• [What the exercise asks] Of all the lines in the material, tally those containing the string "AGND", and report nothing but the total.

• [Supplied material]
════

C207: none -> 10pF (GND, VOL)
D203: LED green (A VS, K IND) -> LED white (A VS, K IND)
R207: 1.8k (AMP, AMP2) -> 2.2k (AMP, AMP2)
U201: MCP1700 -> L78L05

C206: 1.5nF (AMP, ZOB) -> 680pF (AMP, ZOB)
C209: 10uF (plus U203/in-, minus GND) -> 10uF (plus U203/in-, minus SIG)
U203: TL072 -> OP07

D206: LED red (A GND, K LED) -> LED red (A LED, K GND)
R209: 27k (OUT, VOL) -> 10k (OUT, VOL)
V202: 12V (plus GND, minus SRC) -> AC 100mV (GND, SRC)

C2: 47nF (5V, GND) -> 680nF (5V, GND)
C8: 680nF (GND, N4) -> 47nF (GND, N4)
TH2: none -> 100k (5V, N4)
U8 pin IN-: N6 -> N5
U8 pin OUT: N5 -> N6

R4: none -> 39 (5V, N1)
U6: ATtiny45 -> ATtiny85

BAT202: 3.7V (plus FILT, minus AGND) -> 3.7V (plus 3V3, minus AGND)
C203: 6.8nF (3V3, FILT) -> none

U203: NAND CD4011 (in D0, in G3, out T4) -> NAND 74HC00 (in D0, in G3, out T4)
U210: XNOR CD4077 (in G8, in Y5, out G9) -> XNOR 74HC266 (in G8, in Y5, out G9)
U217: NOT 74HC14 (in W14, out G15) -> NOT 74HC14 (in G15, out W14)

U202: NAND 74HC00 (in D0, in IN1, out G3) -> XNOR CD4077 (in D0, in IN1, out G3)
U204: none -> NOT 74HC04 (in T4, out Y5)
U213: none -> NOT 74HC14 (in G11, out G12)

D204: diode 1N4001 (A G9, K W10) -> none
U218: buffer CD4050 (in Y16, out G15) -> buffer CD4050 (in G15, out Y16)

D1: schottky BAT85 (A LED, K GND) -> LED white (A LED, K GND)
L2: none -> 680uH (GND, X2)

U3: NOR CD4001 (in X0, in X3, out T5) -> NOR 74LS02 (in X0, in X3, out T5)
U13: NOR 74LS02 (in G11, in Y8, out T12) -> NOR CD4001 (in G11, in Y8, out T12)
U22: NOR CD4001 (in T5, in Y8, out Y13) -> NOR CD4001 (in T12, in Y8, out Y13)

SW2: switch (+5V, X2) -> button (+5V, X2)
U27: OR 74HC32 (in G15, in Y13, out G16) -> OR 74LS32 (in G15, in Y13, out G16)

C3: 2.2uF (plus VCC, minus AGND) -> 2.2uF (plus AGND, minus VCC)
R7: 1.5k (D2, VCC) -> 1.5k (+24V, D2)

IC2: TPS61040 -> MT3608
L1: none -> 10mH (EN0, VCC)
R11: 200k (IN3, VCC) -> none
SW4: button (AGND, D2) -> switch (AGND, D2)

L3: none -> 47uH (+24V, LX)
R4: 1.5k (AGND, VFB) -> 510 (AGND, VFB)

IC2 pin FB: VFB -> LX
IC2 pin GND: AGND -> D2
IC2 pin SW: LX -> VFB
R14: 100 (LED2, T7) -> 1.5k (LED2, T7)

════

• [Final answer] 5